- _WHAT IS EXPECTED_: All that should be output is the block of lines below from the line with "blue watering can: 3 -> 1" to the line with "white spray bottle: 7 -> 10", both included, exactly as written.
(TASK INPUTS Opens)
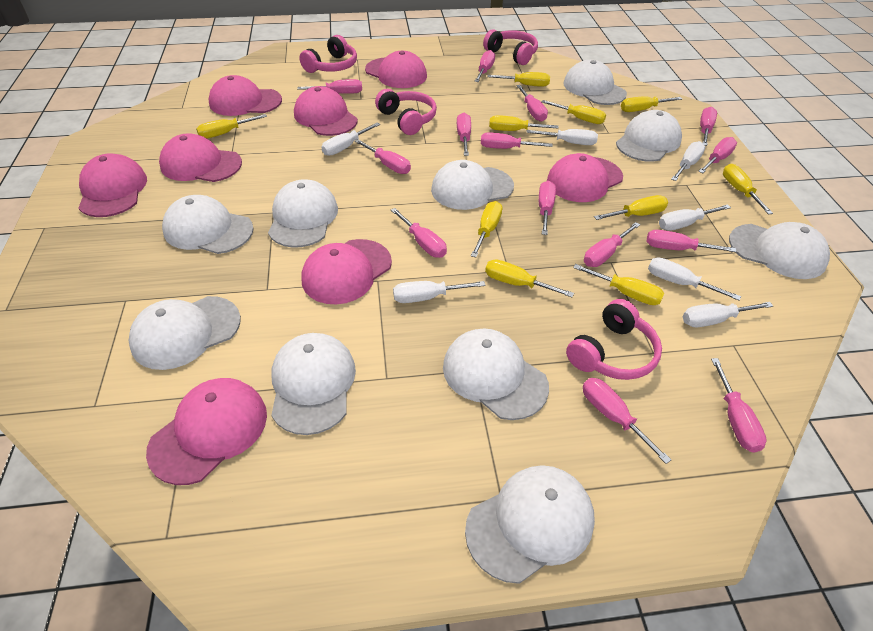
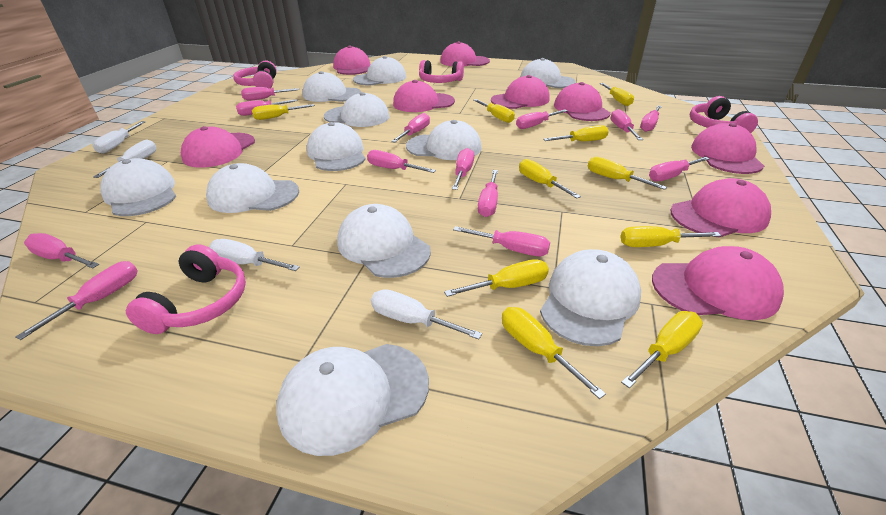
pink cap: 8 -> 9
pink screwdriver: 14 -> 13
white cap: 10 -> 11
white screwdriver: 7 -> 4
(TASK INPUTS Closes)
(TASK INPUTS Opens)
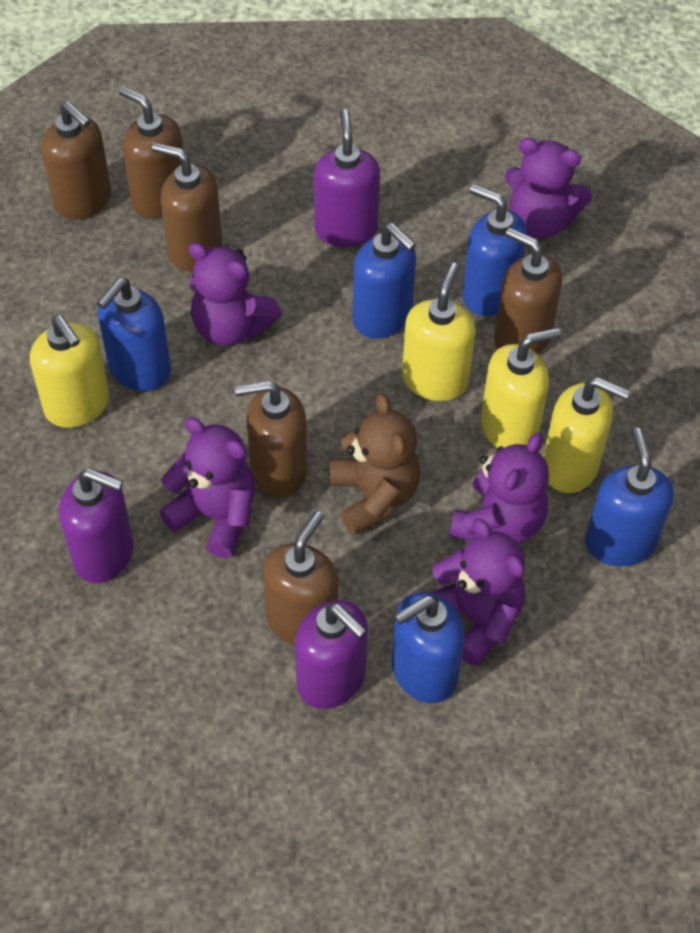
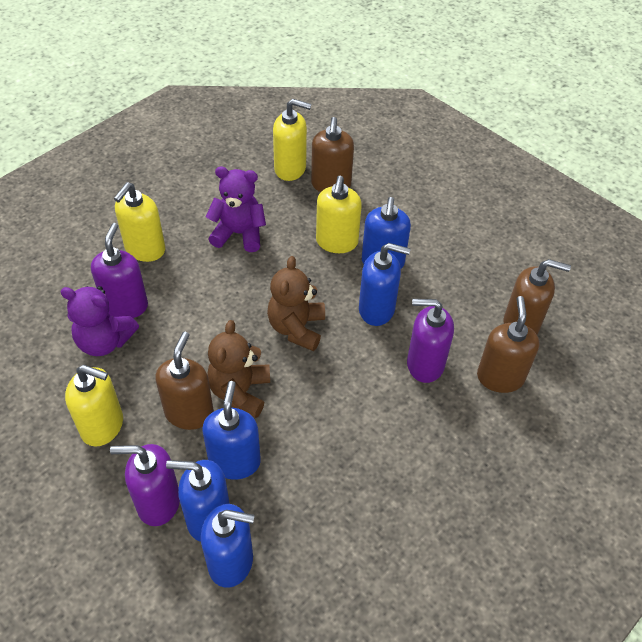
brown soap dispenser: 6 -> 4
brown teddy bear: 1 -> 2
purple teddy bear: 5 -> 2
(TASK INPUTS Closes)
(TASK INPUTS Opens)
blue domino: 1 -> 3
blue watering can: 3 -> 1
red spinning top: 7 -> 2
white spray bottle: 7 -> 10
(TASK INPUTS Closes)
- _ANSWER SPACE_:
blue watering can: 3 -> 1
red spinning top: 7 -> 2
white spray bottle: 7 -> 10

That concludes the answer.